Recorded information Block Start
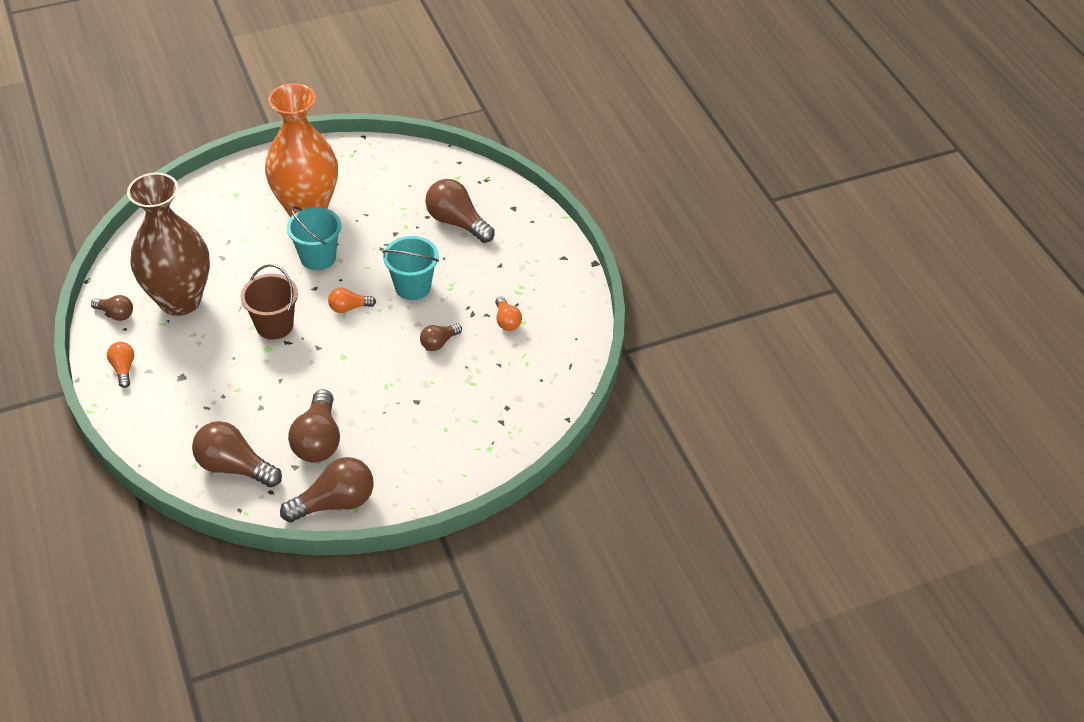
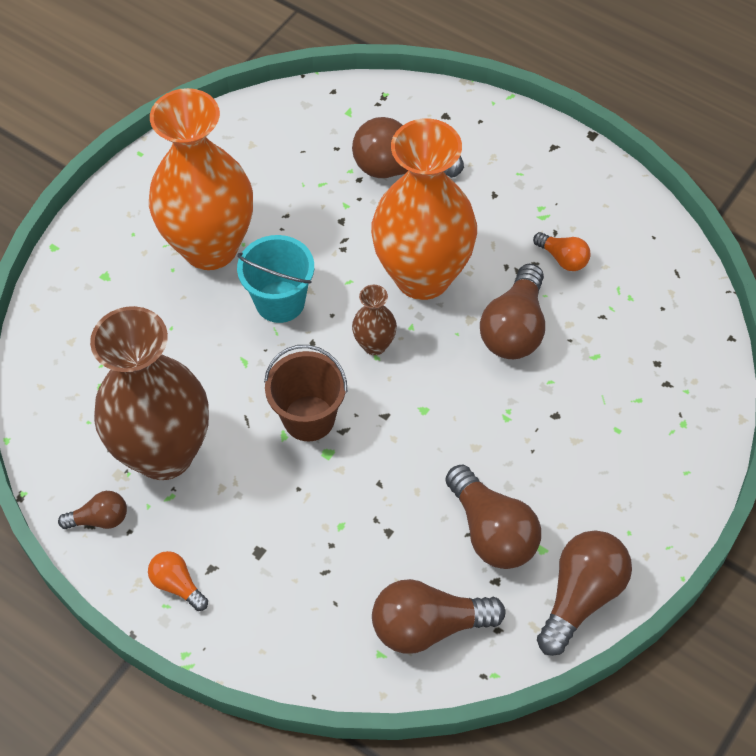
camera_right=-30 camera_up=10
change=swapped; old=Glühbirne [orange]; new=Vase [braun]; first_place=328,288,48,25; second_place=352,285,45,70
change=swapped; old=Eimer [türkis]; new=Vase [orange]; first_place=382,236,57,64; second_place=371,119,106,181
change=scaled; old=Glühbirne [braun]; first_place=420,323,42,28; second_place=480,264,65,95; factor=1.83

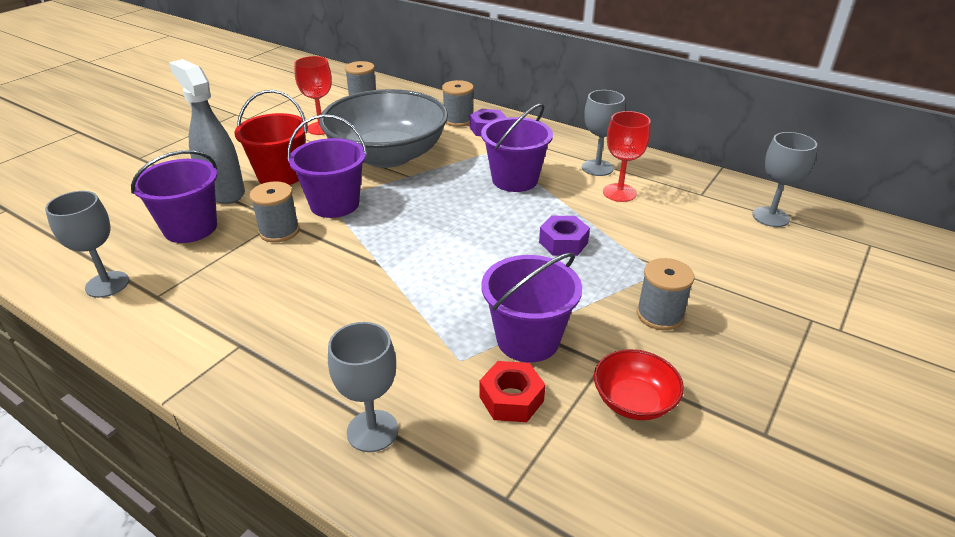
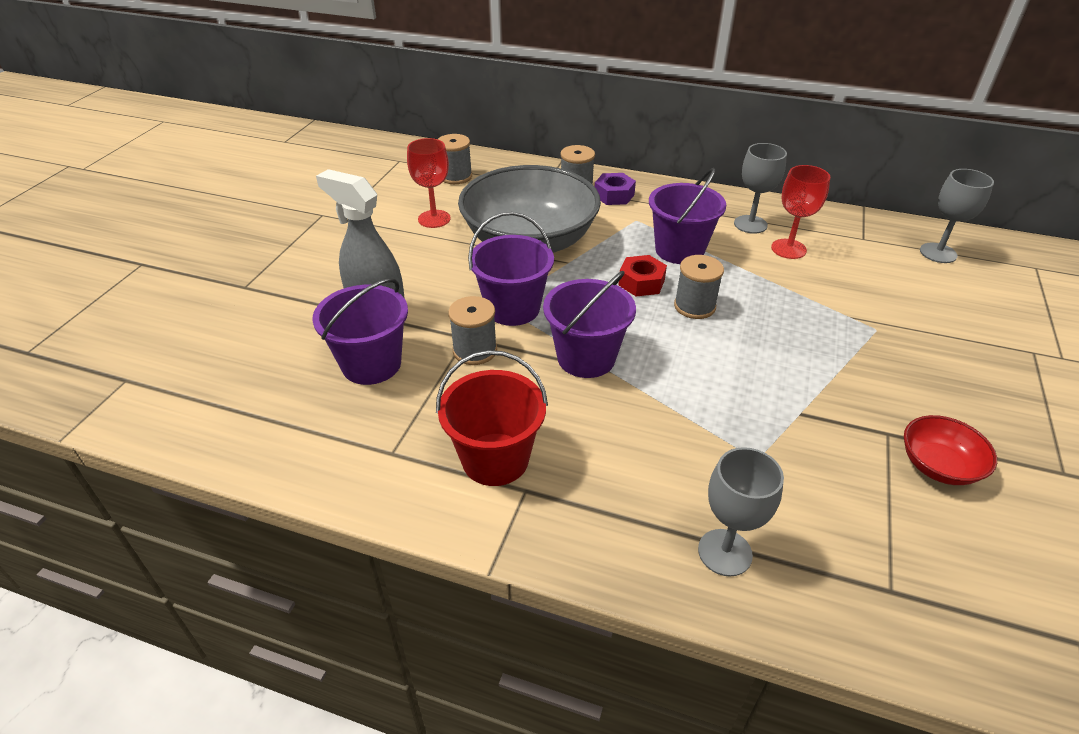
camera_right=-15 camera_up=5
change=gone; old=Kelch [grau]; first_place=45,191,84,107
change=shifted; old=Eimer [rot]; first_place=234,90,74,95; second_place=436,350,112,136
change=shifted; old=Sechskantmutter [rot]; first_place=480,361,65,61; second_place=618,255,49,41
change=shifted; old=Eimer [lila]; first_place=481,252,101,110; second_place=543,271,93,107
change=gone; old=Sechskantmutter [lila]; first_place=539,216,51,40
change=shifted; old=Garnrolle [grau]; first_place=637,258,58,72; second_place=674,255,50,64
Recorded information Block End
Action item:
All pictures should be dropped; the lines from the one containing "change=swapped; old=Glühbirne [orange];" through the last line of the material are to be set down exactly.

Task result:
change=swapped; old=Glühbirne [orange]; new=Vase [braun]; first_place=328,288,48,25; second_place=352,285,45,70
change=swapped; old=Eimer [türkis]; new=Vase [orange]; first_place=382,236,57,64; second_place=371,119,106,181
change=scaled; old=Glühbirne [braun]; first_place=420,323,42,28; second_place=480,264,65,95; factor=1.83

camera_right=-15 camera_up=5
change=gone; old=Kelch [grau]; first_place=45,191,84,107
change=shifted; old=Eimer [rot]; first_place=234,90,74,95; second_place=436,350,112,136
change=shifted; old=Sechskantmutter [rot]; first_place=480,361,65,61; second_place=618,255,49,41
change=shifted; old=Eimer [lila]; first_place=481,252,101,110; second_place=543,271,93,107
change=gone; old=Sechskantmutter [lila]; first_place=539,216,51,40
change=shifted; old=Garnrolle [grau]; first_place=637,258,58,72; second_place=674,255,50,64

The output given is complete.